Assigned task ::
If a line in the data holds the string "became", list it.

══ Working data ══

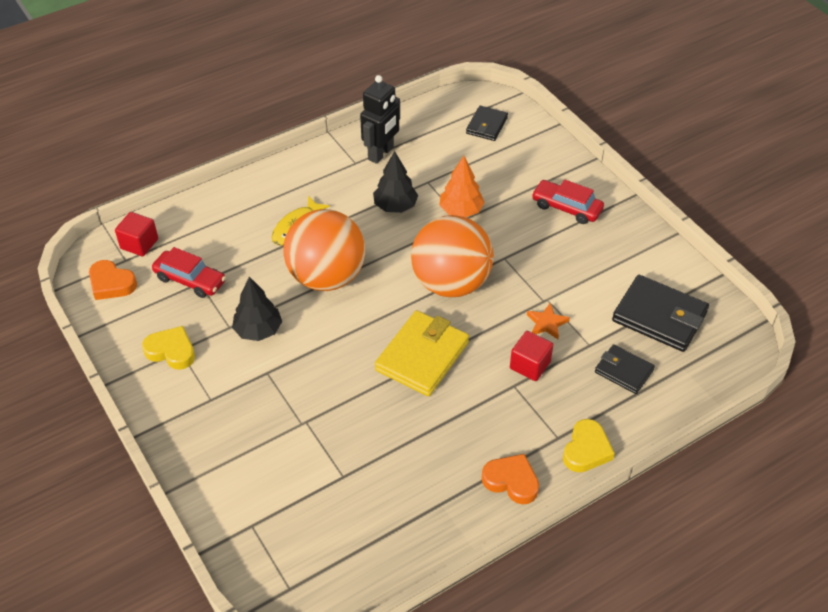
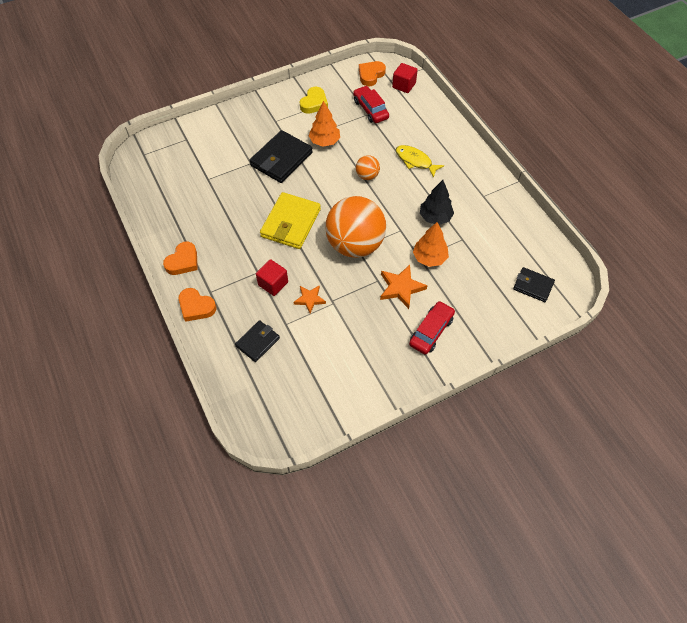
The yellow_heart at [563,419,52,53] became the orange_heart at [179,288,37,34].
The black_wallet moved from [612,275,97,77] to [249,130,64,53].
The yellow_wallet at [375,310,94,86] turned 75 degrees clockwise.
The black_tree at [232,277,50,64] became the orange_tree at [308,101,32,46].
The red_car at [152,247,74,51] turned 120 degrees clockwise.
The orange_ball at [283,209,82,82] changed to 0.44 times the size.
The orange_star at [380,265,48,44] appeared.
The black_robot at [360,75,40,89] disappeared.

═══

Written response ::
The yellow_heart at [563,419,52,53] became the orange_heart at [179,288,37,34].
The black_tree at [232,277,50,64] became the orange_tree at [308,101,32,46].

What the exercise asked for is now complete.